Change listing data:

○ ○ ○

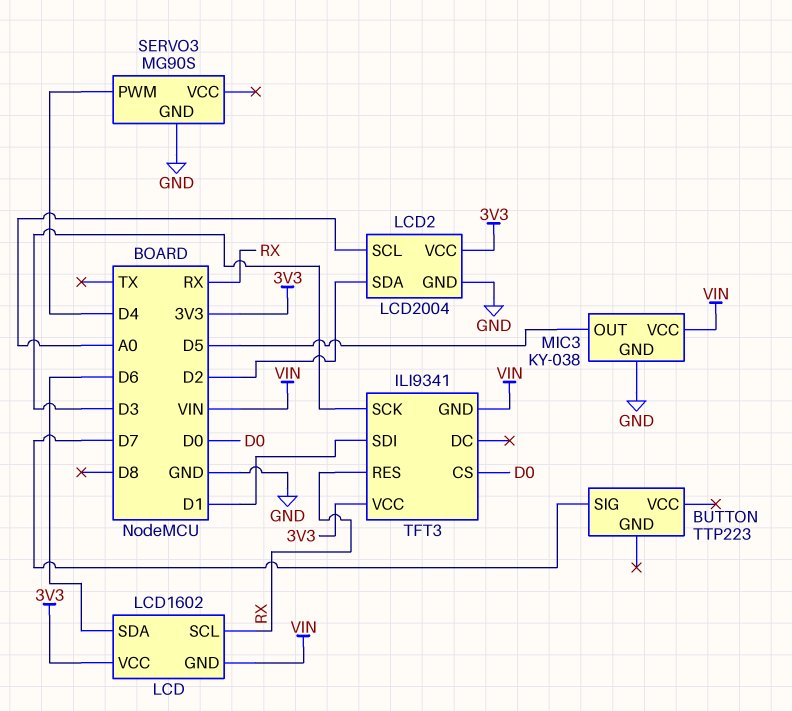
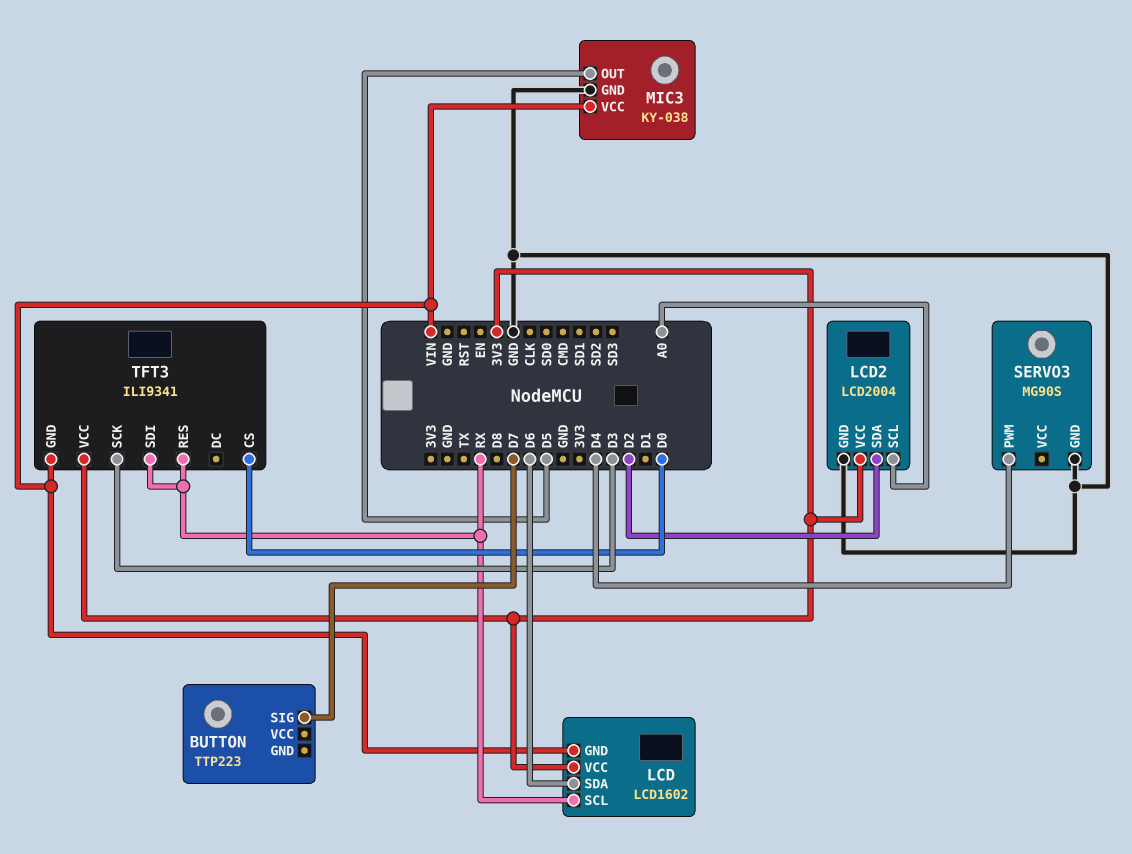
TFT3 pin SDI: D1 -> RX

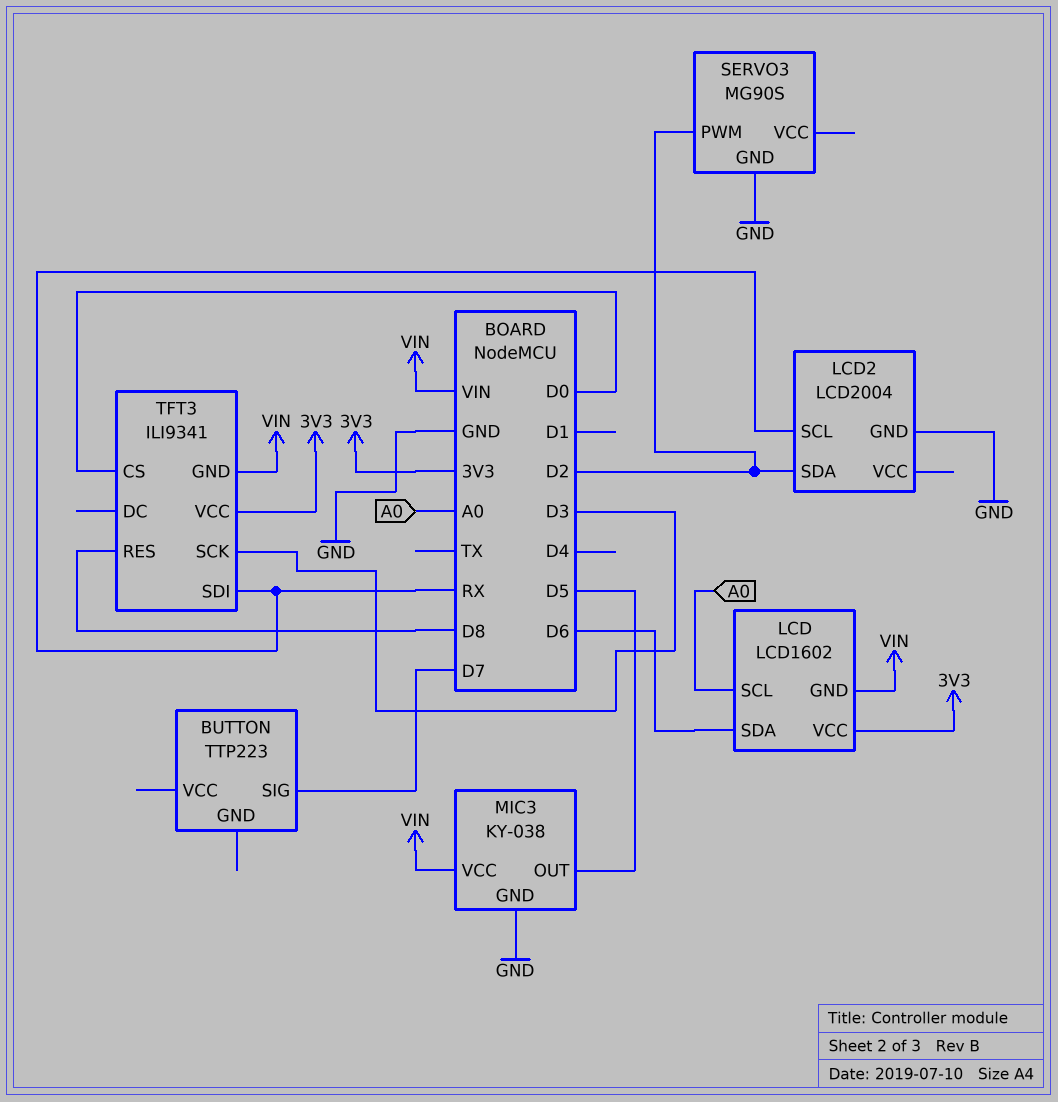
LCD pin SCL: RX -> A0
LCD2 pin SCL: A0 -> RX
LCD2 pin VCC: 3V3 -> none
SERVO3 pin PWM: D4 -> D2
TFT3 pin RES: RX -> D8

○ ○ ○

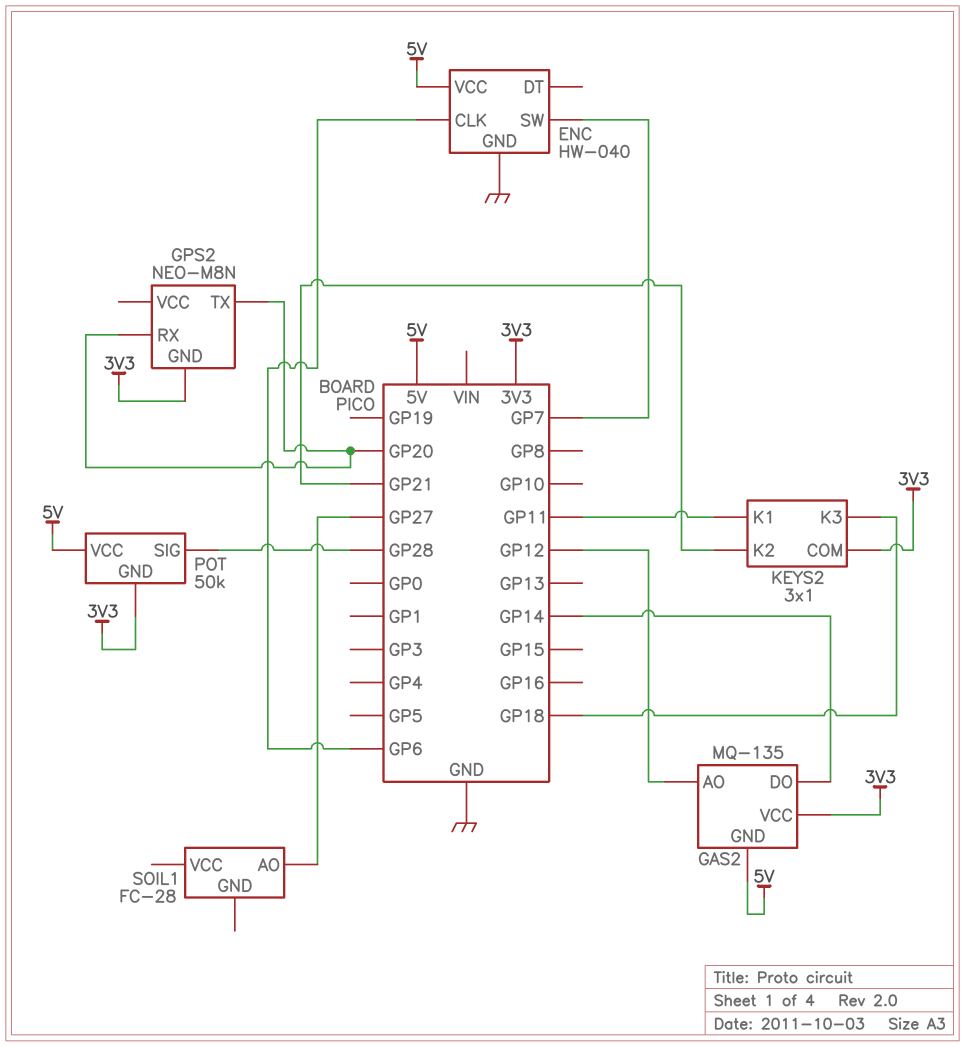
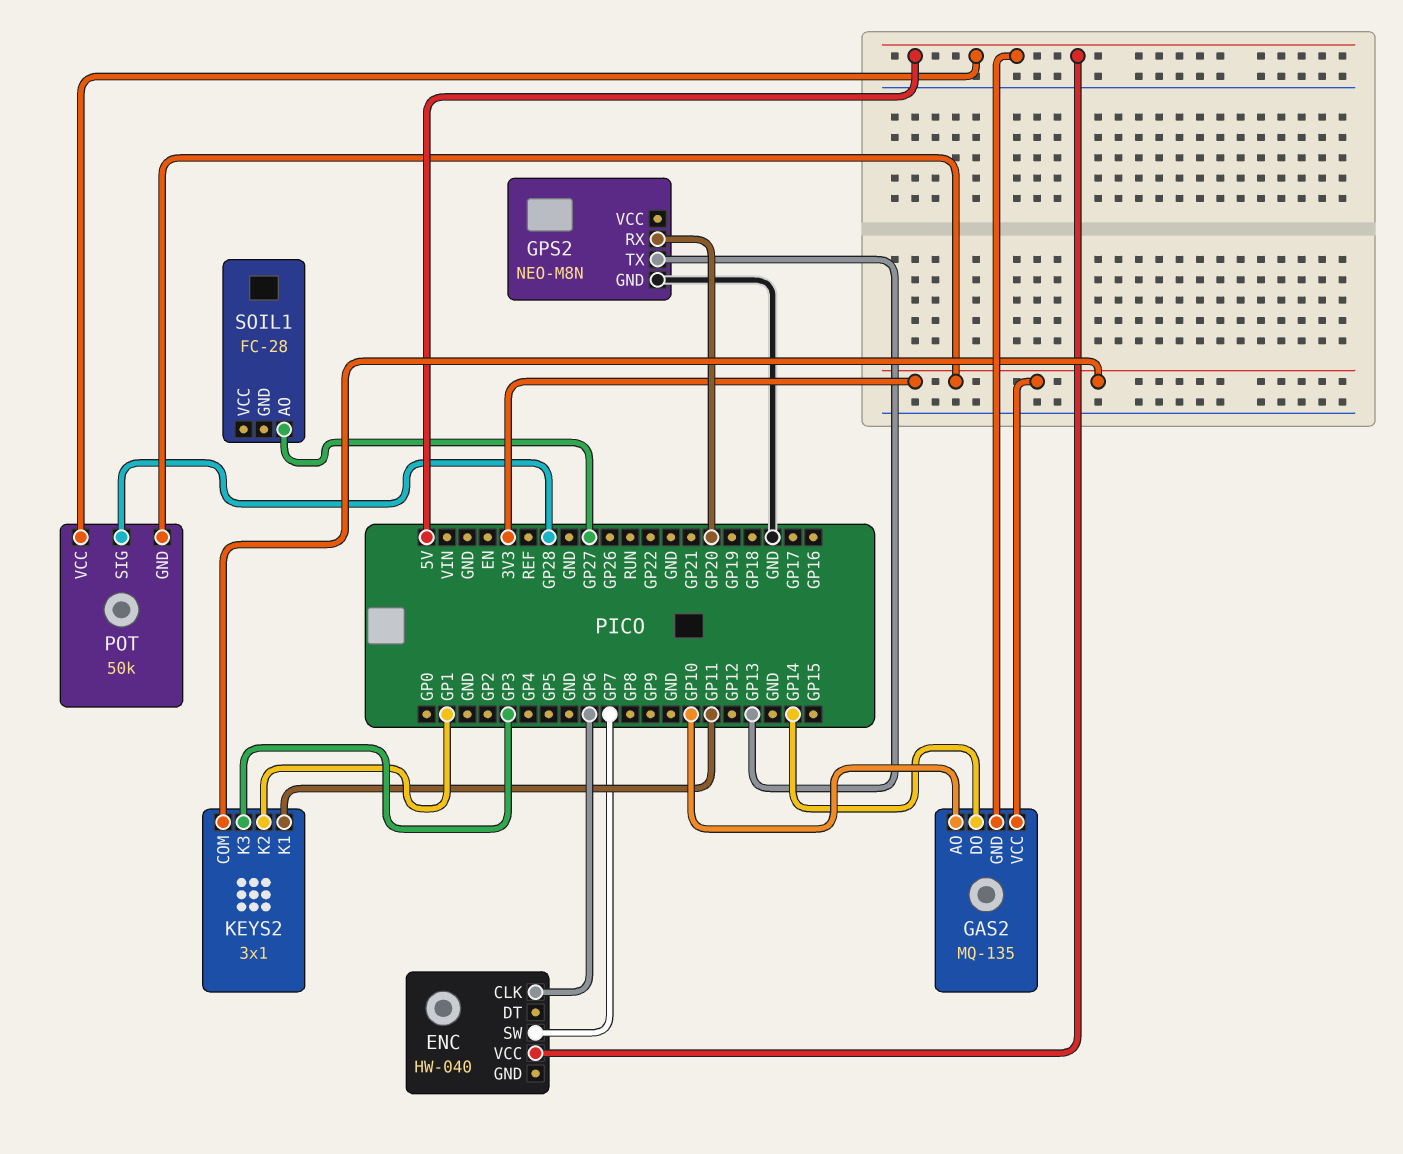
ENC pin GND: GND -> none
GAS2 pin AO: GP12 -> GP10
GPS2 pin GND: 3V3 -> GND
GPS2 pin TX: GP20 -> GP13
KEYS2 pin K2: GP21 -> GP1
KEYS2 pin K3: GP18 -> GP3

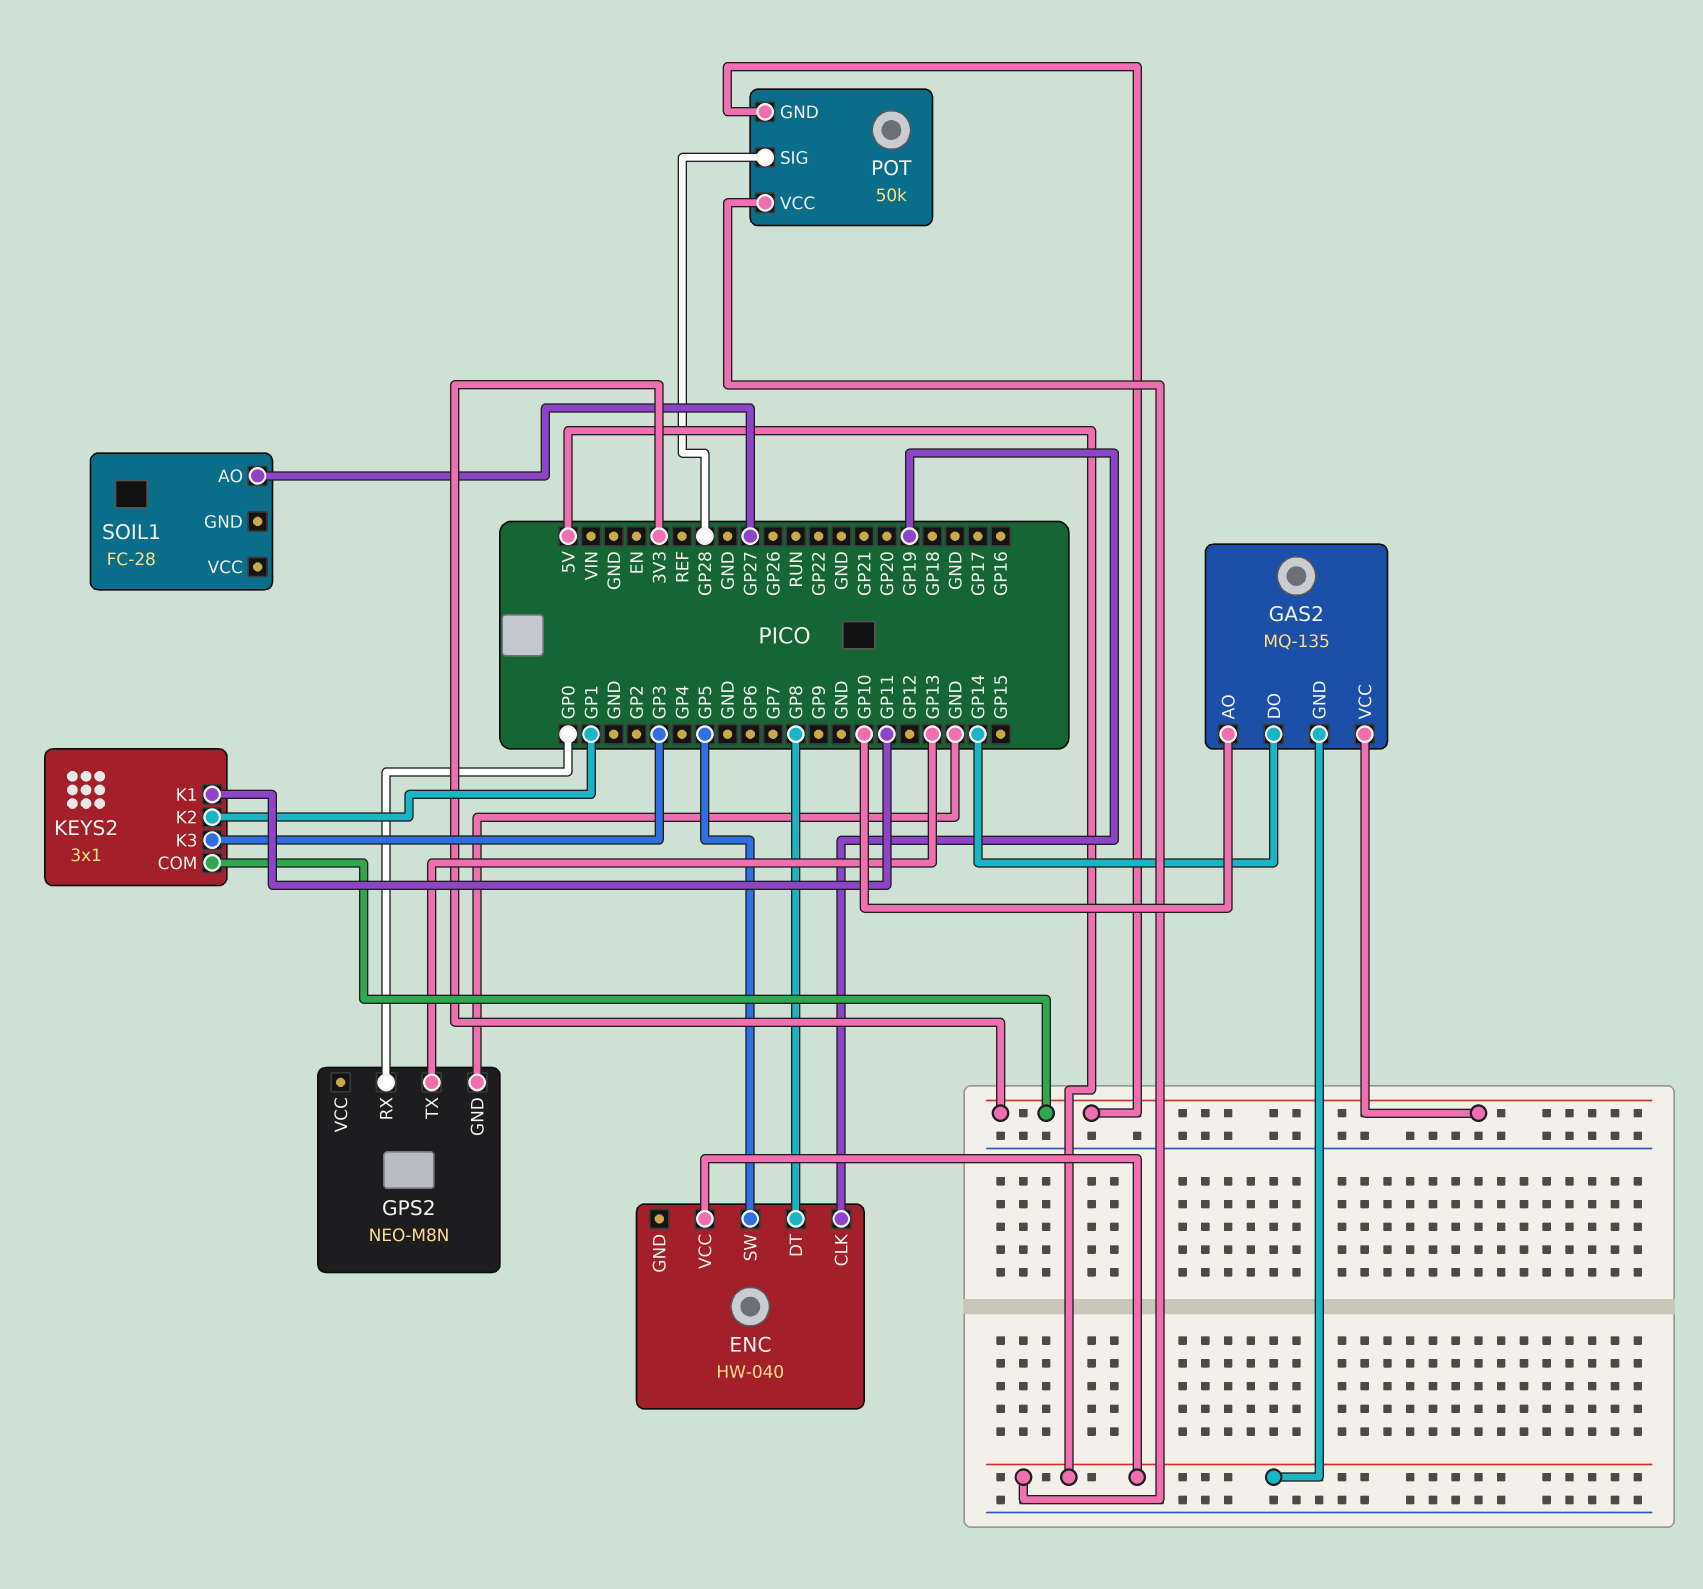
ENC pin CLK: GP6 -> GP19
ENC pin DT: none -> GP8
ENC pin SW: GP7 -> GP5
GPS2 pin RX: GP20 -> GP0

○ ○ ○

Using the records above, print exactly the lines between the ones containing "GAS2 pin AO: GP12 -> GP10" and "GPS2 pin RX: GP20 -> GP0", inclusive, and nothing else; no pictures.

GAS2 pin AO: GP12 -> GP10
GPS2 pin GND: 3V3 -> GND
GPS2 pin TX: GP20 -> GP13
KEYS2 pin K2: GP21 -> GP1
KEYS2 pin K3: GP18 -> GP3

ENC pin CLK: GP6 -> GP19
ENC pin DT: none -> GP8
ENC pin SW: GP7 -> GP5
GPS2 pin RX: GP20 -> GP0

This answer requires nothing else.